- PROBLEM REQUIREMENTS -
After finding the line with "C4: 82pF (GND, XO) -> 18pF (GND, XO)" in the entries below, retype exactly each line from there through the line with "U2 pin P1.6: NET10 -> NET17", including that final line.

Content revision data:

*** Block opens ***

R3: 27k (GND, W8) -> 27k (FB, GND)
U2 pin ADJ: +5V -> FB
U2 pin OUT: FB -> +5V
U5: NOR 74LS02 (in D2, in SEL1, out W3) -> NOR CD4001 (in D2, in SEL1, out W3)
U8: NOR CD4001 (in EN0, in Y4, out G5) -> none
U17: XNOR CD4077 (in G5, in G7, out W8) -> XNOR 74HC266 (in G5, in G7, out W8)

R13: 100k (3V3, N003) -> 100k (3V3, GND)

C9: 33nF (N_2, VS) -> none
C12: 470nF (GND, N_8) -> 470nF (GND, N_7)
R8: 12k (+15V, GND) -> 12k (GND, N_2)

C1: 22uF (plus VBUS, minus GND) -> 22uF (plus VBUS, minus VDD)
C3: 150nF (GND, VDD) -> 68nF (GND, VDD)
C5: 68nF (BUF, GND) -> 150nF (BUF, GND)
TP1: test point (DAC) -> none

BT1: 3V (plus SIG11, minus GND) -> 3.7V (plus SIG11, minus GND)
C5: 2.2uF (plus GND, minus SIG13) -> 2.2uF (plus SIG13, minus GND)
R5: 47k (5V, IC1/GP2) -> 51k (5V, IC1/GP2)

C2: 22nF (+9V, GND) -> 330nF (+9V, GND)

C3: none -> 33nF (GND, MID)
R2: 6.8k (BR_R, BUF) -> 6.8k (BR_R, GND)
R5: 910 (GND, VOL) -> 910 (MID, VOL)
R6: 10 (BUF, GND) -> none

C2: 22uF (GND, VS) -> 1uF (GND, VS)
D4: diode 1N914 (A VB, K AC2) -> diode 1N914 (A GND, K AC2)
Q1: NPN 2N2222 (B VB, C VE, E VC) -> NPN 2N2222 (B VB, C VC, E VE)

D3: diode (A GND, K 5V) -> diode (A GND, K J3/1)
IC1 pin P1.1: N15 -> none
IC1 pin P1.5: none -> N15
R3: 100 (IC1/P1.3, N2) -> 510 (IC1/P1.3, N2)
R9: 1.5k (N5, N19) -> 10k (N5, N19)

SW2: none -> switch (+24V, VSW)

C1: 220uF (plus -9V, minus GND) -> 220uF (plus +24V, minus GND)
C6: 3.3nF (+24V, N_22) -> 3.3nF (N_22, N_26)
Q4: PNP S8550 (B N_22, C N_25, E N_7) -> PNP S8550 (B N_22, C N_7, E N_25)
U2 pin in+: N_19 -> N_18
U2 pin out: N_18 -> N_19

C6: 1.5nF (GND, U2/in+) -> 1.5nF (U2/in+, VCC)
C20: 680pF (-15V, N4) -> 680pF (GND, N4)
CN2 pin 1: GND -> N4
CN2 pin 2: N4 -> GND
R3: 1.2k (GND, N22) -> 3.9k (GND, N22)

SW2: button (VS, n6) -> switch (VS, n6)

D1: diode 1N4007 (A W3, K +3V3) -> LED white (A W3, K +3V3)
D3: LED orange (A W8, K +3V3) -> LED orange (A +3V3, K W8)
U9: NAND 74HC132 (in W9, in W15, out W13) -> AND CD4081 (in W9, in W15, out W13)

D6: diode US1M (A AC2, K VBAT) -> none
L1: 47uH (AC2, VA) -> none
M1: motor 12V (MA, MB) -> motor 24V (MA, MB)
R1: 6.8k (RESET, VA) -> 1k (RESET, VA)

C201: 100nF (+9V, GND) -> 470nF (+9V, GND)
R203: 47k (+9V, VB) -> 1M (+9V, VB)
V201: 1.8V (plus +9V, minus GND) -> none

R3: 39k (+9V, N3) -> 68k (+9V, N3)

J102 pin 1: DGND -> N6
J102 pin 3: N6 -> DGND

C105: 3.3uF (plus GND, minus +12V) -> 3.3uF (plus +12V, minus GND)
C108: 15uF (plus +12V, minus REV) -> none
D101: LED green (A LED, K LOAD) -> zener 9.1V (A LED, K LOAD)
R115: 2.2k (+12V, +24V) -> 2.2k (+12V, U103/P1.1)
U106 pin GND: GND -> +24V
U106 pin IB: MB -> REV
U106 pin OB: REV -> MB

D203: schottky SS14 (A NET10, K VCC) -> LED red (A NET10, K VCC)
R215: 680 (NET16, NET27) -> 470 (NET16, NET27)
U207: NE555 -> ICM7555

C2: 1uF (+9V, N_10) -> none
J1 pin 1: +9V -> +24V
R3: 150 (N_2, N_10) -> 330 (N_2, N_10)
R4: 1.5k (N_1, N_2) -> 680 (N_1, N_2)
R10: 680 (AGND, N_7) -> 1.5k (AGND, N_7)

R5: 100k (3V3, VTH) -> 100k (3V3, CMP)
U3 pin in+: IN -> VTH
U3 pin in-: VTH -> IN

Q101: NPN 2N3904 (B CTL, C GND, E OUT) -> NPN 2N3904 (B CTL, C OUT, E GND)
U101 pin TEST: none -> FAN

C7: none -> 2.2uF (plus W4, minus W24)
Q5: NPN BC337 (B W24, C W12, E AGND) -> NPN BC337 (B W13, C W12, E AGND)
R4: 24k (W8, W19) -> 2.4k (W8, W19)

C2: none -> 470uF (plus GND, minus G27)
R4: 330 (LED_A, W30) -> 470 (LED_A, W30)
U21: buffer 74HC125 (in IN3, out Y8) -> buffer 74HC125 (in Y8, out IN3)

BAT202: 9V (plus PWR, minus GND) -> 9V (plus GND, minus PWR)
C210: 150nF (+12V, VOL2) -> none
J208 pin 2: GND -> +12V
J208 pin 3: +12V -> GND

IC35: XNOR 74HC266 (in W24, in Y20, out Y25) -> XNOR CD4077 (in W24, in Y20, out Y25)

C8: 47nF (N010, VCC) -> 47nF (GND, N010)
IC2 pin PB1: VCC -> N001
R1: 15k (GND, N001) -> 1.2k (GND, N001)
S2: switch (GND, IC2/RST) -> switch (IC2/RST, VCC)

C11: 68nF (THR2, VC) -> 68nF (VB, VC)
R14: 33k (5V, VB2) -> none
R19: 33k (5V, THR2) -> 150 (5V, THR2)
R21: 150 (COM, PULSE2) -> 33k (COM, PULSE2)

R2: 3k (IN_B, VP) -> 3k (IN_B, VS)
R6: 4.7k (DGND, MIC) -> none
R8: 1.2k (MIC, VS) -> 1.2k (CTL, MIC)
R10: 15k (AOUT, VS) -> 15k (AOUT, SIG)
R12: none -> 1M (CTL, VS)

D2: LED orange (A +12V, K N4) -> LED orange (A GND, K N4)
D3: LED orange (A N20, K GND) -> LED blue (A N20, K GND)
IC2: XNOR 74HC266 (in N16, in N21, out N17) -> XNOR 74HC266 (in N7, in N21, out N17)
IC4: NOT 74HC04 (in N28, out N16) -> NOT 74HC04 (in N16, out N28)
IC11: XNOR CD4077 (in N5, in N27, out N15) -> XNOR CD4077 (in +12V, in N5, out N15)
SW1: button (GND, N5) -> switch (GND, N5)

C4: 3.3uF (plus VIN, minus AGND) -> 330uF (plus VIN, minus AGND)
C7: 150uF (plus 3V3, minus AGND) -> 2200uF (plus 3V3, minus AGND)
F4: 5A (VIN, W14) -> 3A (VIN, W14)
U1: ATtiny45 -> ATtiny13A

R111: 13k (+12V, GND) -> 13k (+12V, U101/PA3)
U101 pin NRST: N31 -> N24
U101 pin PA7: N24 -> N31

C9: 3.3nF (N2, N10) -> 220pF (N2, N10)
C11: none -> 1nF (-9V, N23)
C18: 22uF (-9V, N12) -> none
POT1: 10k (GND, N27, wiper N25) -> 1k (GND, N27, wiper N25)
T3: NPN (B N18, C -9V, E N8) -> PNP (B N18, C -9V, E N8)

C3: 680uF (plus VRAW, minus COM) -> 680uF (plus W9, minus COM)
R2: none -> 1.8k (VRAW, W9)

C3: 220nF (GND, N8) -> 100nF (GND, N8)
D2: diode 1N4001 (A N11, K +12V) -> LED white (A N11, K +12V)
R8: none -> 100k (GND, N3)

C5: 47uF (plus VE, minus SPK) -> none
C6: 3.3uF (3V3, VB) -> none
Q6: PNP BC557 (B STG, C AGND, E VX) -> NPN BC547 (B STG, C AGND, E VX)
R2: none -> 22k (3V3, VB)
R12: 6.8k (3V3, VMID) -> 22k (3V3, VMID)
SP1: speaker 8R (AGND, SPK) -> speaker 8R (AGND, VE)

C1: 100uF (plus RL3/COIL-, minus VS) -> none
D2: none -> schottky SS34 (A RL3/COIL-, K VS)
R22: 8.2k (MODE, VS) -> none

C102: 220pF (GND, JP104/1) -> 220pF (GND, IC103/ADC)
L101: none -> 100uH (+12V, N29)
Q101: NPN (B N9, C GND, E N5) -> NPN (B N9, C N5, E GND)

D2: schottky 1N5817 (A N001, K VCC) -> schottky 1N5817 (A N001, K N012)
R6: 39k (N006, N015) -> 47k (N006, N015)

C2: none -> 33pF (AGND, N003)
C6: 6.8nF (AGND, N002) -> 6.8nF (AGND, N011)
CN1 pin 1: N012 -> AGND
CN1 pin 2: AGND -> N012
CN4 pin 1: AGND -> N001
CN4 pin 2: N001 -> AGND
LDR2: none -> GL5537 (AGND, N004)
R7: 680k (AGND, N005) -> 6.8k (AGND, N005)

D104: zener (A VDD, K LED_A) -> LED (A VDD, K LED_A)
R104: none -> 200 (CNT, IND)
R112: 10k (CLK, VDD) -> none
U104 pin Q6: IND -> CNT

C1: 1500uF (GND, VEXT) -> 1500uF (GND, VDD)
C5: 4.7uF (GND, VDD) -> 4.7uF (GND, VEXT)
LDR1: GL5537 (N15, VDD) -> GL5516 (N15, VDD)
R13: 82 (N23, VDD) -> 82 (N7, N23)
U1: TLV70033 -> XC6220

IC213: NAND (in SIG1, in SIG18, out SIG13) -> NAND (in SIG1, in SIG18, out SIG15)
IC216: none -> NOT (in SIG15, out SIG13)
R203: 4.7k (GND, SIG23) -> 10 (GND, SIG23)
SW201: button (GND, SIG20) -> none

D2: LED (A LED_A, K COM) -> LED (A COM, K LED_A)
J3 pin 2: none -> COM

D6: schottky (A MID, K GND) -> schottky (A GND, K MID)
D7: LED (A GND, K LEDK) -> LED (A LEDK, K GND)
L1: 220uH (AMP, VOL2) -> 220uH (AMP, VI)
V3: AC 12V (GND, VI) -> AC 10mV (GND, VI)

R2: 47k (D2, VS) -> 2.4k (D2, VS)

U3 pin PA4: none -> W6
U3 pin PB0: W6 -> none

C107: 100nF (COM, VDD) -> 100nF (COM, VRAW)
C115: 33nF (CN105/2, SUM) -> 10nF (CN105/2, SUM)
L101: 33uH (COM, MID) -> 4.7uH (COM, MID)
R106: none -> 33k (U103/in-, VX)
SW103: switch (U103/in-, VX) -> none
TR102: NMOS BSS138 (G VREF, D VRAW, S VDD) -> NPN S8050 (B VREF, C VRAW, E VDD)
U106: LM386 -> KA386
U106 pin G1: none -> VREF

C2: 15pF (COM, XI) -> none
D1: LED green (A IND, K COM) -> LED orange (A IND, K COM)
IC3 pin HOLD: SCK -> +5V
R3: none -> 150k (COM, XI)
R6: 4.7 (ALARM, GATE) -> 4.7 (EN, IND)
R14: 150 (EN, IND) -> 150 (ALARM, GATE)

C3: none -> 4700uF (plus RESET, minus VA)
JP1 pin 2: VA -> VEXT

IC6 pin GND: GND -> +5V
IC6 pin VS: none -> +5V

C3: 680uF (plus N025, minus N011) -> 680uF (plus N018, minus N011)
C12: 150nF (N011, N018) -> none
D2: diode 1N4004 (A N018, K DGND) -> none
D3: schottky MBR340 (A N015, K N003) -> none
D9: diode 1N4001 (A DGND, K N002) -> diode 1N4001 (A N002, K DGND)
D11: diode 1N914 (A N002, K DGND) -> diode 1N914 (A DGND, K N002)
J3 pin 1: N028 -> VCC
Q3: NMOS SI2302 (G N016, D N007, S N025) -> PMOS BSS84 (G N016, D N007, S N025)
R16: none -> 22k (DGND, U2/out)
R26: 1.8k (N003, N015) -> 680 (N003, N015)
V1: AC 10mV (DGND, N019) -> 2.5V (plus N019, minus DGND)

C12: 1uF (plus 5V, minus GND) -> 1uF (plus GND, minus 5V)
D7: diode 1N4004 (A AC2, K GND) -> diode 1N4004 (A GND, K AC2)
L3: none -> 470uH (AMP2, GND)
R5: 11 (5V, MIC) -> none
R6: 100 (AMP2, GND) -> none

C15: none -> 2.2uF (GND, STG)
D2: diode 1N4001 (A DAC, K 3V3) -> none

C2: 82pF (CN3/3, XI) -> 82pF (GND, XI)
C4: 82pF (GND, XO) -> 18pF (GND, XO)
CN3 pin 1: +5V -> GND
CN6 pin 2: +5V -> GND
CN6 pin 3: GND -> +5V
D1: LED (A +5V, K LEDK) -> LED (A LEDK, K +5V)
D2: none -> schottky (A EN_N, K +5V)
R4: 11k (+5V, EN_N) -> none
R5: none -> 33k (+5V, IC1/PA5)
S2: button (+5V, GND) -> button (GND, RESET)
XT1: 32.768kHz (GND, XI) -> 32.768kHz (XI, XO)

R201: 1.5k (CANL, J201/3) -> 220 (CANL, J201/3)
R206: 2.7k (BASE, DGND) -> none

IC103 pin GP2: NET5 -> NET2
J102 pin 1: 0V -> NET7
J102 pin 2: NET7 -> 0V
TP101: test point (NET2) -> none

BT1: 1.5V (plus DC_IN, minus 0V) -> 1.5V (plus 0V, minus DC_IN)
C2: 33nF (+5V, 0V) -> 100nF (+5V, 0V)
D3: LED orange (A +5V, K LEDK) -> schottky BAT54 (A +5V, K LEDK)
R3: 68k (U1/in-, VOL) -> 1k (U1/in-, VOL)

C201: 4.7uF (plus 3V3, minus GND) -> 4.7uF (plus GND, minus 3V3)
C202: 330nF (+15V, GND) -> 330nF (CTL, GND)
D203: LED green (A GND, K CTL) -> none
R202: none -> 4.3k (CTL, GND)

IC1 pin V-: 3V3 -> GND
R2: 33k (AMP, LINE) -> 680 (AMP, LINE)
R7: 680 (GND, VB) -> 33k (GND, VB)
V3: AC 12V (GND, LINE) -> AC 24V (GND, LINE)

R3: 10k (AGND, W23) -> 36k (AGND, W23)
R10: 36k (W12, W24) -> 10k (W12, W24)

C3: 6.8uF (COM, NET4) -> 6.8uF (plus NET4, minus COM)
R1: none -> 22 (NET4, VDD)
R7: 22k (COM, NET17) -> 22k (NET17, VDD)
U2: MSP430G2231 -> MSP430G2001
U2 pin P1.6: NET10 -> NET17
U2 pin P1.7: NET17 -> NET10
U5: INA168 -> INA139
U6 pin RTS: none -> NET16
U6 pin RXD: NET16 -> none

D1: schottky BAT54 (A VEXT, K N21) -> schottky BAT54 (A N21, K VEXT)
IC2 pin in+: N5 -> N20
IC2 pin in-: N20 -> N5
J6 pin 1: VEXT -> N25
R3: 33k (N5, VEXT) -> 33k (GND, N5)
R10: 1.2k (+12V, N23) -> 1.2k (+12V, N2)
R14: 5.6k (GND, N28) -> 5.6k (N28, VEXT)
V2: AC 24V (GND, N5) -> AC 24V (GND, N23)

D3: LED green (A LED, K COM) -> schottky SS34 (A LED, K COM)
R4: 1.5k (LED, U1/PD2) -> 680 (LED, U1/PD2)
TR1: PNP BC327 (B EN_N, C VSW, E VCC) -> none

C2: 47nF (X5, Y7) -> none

*** Block closes ***

- RESULT OF THIS EXERCISE -
C4: 82pF (GND, XO) -> 18pF (GND, XO)
CN3 pin 1: +5V -> GND
CN6 pin 2: +5V -> GND
CN6 pin 3: GND -> +5V
D1: LED (A +5V, K LEDK) -> LED (A LEDK, K +5V)
D2: none -> schottky (A EN_N, K +5V)
R4: 11k (+5V, EN_N) -> none
R5: none -> 33k (+5V, IC1/PA5)
S2: button (+5V, GND) -> button (GND, RESET)
XT1: 32.768kHz (GND, XI) -> 32.768kHz (XI, XO)

R201: 1.5k (CANL, J201/3) -> 220 (CANL, J201/3)
R206: 2.7k (BASE, DGND) -> none

IC103 pin GP2: NET5 -> NET2
J102 pin 1: 0V -> NET7
J102 pin 2: NET7 -> 0V
TP101: test point (NET2) -> none

BT1: 1.5V (plus DC_IN, minus 0V) -> 1.5V (plus 0V, minus DC_IN)
C2: 33nF (+5V, 0V) -> 100nF (+5V, 0V)
D3: LED orange (A +5V, K LEDK) -> schottky BAT54 (A +5V, K LEDK)
R3: 68k (U1/in-, VOL) -> 1k (U1/in-, VOL)

C201: 4.7uF (plus 3V3, minus GND) -> 4.7uF (plus GND, minus 3V3)
C202: 330nF (+15V, GND) -> 330nF (CTL, GND)
D203: LED green (A GND, K CTL) -> none
R202: none -> 4.3k (CTL, GND)

IC1 pin V-: 3V3 -> GND
R2: 33k (AMP, LINE) -> 680 (AMP, LINE)
R7: 680 (GND, VB) -> 33k (GND, VB)
V3: AC 12V (GND, LINE) -> AC 24V (GND, LINE)

R3: 10k (AGND, W23) -> 36k (AGND, W23)
R10: 36k (W12, W24) -> 10k (W12, W24)

C3: 6.8uF (COM, NET4) -> 6.8uF (plus NET4, minus COM)
R1: none -> 22 (NET4, VDD)
R7: 22k (COM, NET17) -> 22k (NET17, VDD)
U2: MSP430G2231 -> MSP430G2001
U2 pin P1.6: NET10 -> NET17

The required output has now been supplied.